◆ **INFORMATION PROVIDED**:

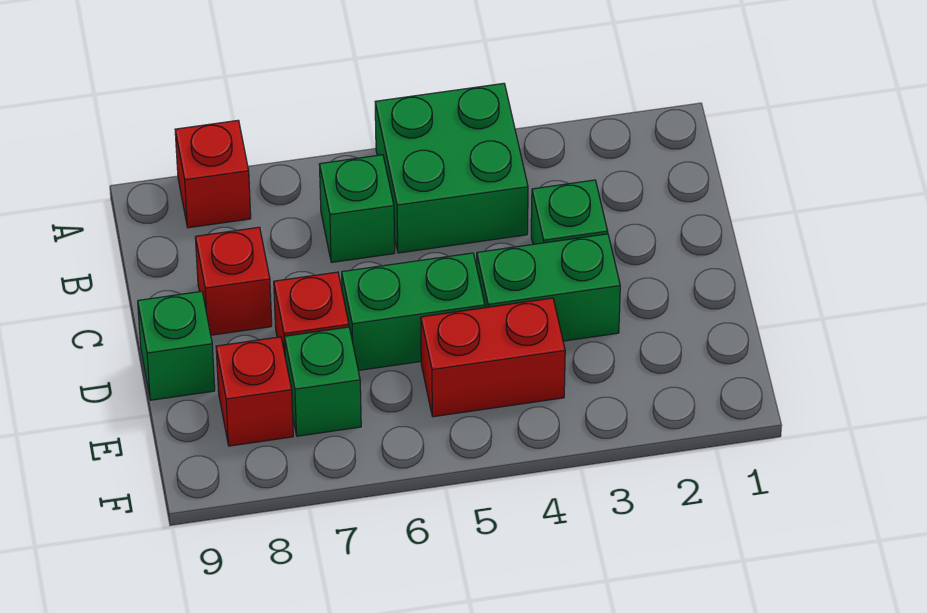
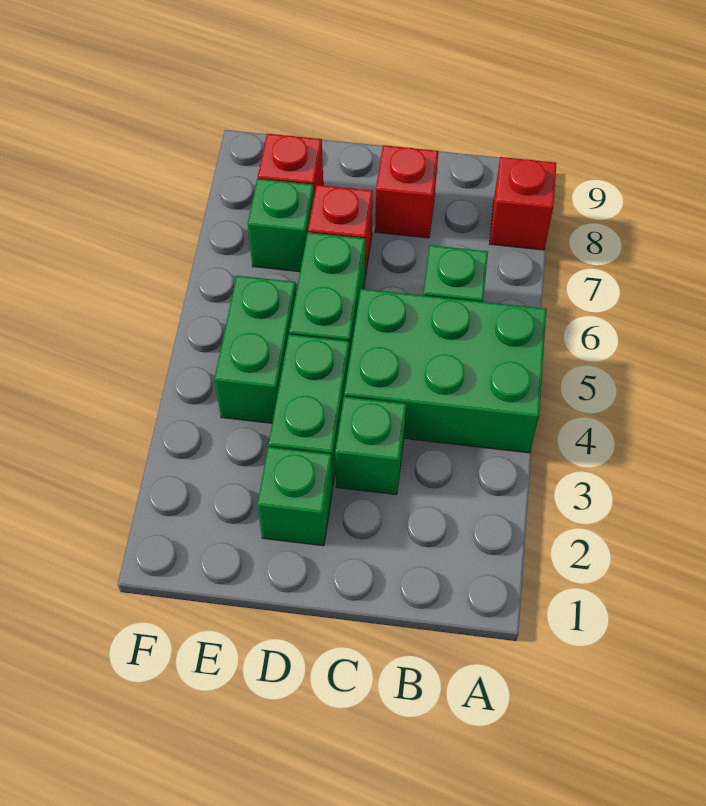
green brick A4:B5 level 1 -> green brick A4:C5 level 1
green brick D9 level 1 -> green brick D2 level 1
red brick E4:E5 level 1 -> green brick E4:E5 level 1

◆ **EXERCISE DETAILS**: Please copy out the material above exactly, with the images removed.

◆ **ANSWER FOR THE TASK**:
green brick A4:B5 level 1 -> green brick A4:C5 level 1
green brick D9 level 1 -> green brick D2 level 1
red brick E4:E5 level 1 -> green brick E4:E5 level 1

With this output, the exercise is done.